* **What is needed**: Return the lines of the data below exactly. Start at the first and end with the line containing "C5: 1.5uF (plus".

* **Input records**:
════
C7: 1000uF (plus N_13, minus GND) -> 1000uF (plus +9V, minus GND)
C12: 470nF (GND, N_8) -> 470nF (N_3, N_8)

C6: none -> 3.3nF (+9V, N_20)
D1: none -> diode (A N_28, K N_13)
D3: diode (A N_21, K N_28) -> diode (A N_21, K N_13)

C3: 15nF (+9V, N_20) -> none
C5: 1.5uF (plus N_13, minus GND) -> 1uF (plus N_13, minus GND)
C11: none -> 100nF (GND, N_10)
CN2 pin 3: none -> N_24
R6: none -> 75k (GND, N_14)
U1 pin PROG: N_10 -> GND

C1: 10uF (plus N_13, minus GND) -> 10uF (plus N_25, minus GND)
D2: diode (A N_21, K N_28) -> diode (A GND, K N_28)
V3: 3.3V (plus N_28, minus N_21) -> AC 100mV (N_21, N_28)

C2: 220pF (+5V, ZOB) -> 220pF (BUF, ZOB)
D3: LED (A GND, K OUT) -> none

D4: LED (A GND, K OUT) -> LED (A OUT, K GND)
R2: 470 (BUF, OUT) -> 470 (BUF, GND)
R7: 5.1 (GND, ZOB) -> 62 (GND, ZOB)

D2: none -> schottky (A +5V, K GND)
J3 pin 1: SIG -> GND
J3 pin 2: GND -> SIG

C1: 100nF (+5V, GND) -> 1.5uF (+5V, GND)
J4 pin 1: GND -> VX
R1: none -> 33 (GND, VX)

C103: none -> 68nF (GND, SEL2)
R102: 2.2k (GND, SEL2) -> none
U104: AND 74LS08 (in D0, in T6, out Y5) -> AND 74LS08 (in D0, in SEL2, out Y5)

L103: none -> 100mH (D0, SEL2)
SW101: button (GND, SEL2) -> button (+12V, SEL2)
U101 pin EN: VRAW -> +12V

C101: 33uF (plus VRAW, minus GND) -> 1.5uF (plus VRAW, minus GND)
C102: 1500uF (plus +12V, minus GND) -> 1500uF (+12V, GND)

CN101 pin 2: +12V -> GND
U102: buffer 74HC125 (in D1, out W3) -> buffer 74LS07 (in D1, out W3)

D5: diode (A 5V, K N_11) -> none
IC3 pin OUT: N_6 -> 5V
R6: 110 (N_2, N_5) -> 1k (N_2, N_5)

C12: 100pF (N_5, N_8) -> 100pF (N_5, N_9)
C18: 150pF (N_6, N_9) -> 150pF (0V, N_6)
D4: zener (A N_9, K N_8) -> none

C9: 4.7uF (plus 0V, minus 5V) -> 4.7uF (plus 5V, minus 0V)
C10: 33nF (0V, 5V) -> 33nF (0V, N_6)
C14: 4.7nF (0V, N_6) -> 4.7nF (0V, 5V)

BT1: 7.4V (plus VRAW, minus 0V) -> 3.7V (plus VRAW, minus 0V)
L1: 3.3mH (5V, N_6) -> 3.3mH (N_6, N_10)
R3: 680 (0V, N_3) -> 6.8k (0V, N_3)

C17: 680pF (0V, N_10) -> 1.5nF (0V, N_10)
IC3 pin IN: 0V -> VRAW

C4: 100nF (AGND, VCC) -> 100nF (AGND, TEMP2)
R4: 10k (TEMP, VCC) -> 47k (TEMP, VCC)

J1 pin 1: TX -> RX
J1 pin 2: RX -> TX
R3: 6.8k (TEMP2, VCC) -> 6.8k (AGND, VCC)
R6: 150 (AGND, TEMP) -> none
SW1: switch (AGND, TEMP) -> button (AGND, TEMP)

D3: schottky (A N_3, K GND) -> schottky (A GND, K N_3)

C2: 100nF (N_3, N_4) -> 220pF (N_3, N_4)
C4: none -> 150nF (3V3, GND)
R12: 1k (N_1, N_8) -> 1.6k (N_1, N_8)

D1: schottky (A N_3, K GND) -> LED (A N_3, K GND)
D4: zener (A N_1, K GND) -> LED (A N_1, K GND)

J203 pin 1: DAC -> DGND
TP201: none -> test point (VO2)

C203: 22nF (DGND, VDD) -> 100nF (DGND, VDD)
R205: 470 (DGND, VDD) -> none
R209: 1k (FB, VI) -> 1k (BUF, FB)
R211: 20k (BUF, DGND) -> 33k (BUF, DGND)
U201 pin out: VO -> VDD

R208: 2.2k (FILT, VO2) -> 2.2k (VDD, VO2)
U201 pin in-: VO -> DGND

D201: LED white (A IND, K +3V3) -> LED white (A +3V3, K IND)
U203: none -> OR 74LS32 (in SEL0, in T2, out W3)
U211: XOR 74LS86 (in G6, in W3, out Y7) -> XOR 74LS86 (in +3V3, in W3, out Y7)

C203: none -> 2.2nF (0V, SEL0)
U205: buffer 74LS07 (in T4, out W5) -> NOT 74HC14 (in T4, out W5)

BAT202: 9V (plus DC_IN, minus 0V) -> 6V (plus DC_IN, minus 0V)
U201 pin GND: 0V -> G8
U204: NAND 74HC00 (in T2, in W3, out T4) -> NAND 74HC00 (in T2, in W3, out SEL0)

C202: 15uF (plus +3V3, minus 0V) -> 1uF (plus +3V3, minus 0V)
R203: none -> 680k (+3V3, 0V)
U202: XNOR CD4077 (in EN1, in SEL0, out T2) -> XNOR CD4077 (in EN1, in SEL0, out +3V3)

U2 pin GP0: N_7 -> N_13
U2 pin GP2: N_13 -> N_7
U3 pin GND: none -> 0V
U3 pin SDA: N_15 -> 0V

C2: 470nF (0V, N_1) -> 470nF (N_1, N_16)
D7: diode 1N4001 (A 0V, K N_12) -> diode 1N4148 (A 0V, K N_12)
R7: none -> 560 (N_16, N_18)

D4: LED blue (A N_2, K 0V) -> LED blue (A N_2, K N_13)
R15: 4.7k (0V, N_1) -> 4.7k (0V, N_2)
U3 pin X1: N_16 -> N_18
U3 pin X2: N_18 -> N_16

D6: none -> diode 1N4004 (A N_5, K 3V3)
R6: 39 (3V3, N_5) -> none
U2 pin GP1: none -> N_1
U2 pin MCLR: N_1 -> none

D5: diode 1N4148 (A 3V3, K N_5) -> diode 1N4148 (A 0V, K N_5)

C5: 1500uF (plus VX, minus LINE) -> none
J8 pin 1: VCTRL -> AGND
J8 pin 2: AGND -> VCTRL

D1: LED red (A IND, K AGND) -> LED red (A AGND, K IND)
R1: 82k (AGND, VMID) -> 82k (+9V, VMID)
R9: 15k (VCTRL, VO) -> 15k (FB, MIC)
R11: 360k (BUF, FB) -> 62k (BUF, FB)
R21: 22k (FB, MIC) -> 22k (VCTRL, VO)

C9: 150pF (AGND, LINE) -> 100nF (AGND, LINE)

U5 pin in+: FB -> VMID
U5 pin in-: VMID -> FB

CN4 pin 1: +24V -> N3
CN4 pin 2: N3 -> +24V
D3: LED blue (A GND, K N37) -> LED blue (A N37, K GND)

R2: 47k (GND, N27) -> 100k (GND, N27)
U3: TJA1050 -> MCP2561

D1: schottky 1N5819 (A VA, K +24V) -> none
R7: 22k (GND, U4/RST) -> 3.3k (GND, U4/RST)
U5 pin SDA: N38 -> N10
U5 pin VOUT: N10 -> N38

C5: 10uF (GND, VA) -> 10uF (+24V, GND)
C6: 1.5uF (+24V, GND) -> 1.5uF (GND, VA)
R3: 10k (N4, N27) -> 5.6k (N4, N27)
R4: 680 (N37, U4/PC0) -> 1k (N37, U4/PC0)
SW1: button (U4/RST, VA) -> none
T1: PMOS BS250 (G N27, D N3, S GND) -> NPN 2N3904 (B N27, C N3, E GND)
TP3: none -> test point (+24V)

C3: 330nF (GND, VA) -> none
════
* **Problem solution**:
C7: 1000uF (plus N_13, minus GND) -> 1000uF (plus +9V, minus GND)
C12: 470nF (GND, N_8) -> 470nF (N_3, N_8)

C6: none -> 3.3nF (+9V, N_20)
D1: none -> diode (A N_28, K N_13)
D3: diode (A N_21, K N_28) -> diode (A N_21, K N_13)

C3: 15nF (+9V, N_20) -> none
C5: 1.5uF (plus N_13, minus GND) -> 1uF (plus N_13, minus GND)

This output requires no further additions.